● **Work to be completed**
Write down exactly what lies from the line containing "(265, 453) = (292, 414): grey" to the end of the records, inclusive, and omit the pictures.

● **Information provided**
----

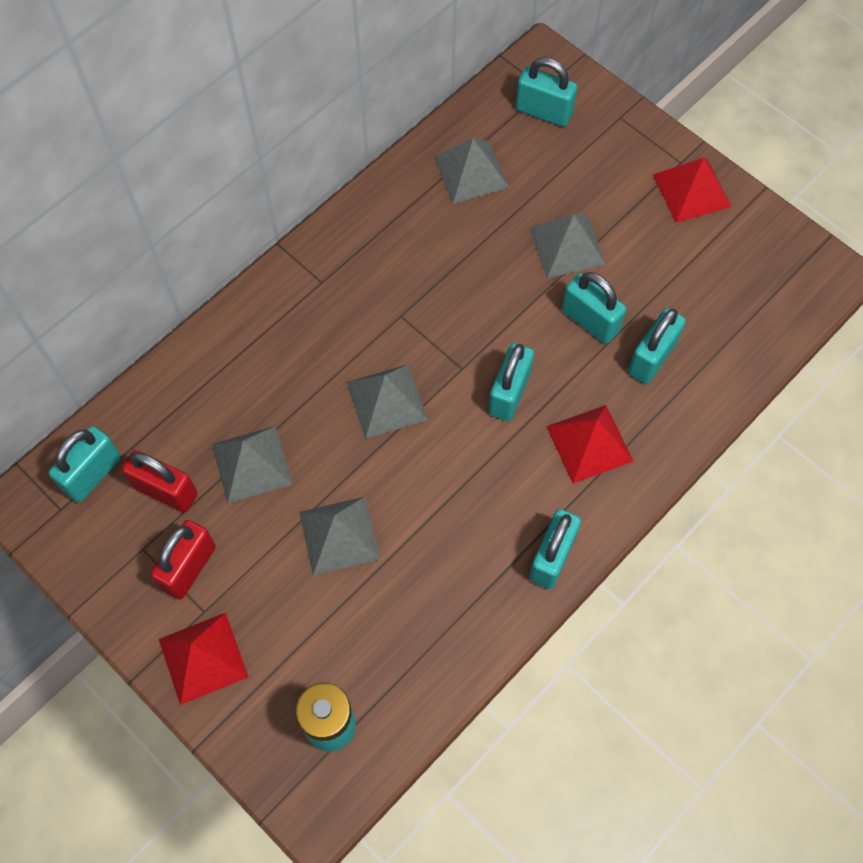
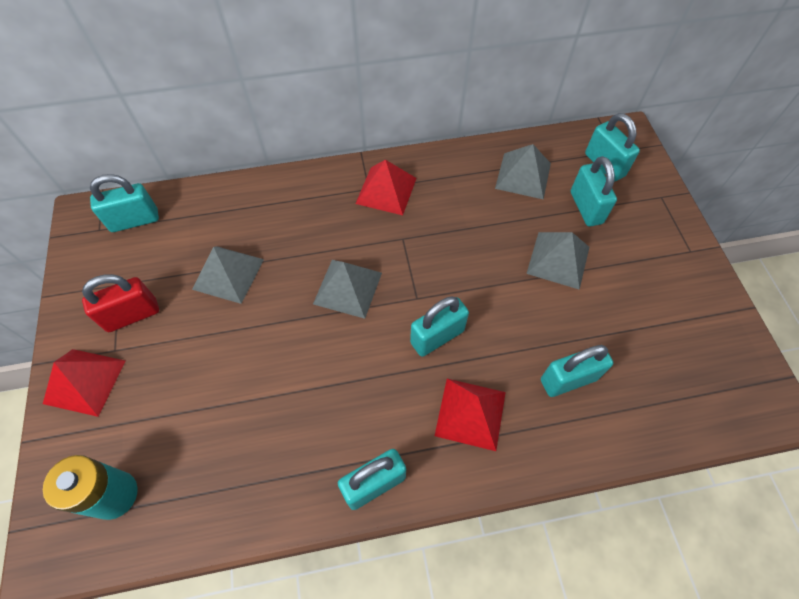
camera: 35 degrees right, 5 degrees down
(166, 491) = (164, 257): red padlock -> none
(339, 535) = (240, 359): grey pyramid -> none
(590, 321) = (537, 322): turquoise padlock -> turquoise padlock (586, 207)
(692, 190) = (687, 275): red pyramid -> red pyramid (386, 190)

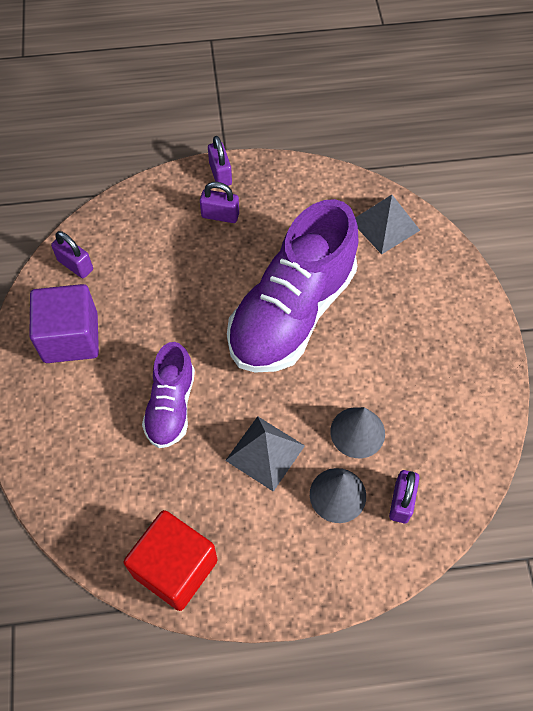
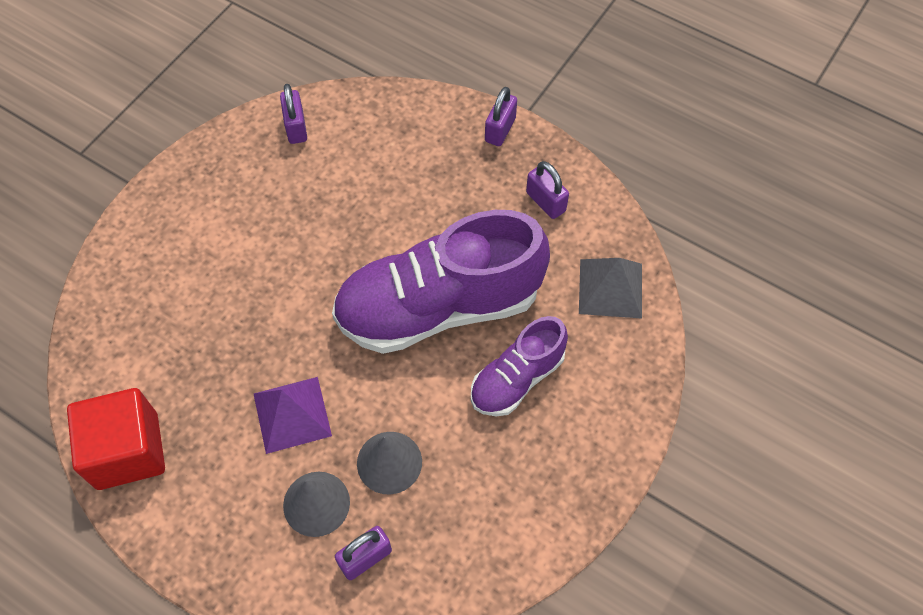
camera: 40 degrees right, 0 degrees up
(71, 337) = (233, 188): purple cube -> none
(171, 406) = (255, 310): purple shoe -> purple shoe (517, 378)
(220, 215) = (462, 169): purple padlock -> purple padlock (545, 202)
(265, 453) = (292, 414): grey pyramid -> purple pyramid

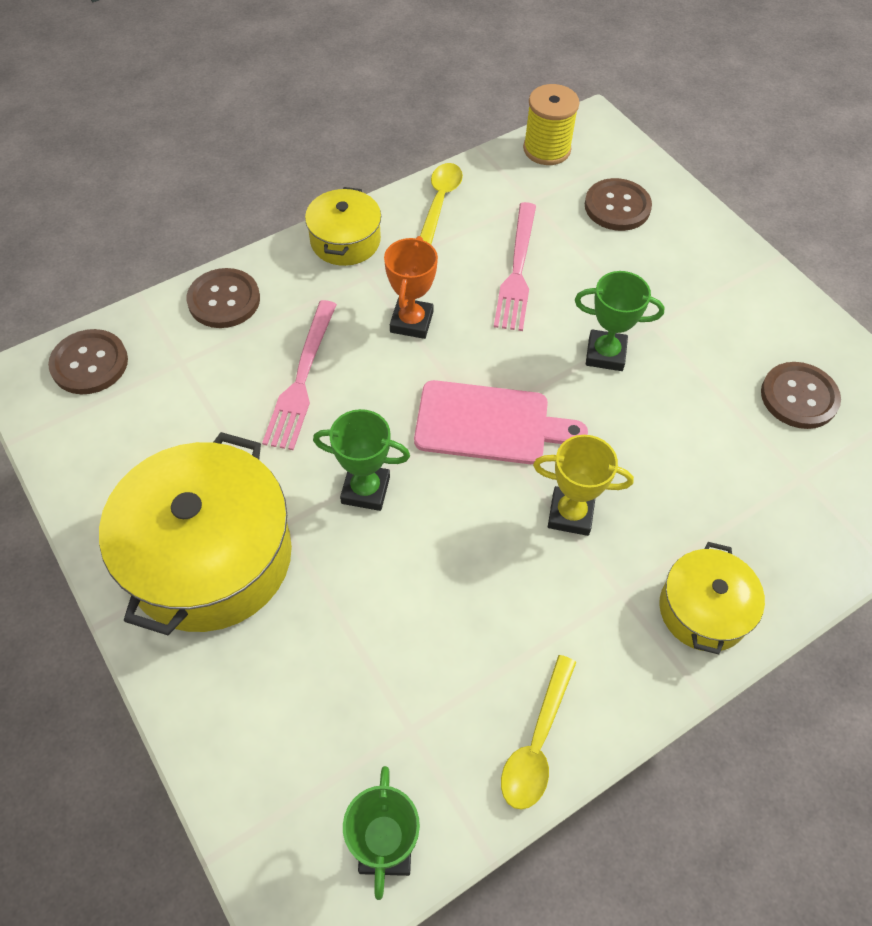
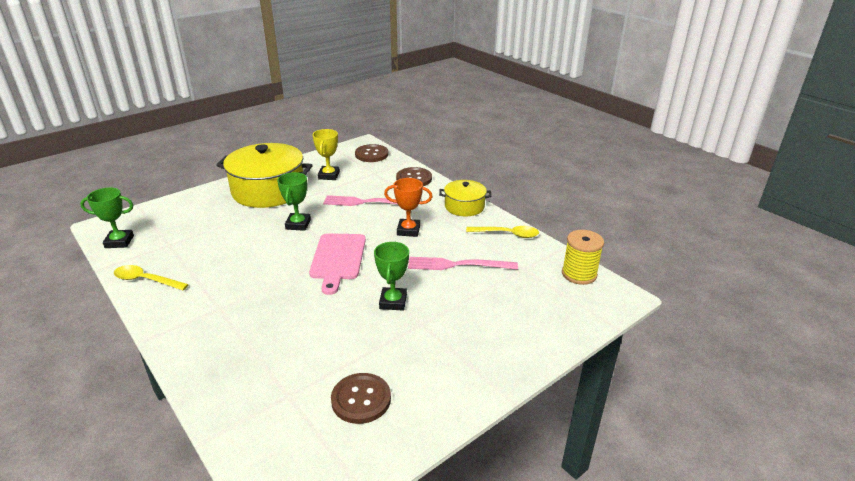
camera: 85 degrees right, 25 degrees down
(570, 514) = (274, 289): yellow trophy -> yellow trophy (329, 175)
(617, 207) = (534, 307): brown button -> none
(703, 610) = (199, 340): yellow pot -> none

----

● **Output for this task**
(265, 453) = (292, 414): grey pyramid -> purple pyramid

camera: 85 degrees right, 25 degrees down
(570, 514) = (274, 289): yellow trophy -> yellow trophy (329, 175)
(617, 207) = (534, 307): brown button -> none
(703, 610) = (199, 340): yellow pot -> none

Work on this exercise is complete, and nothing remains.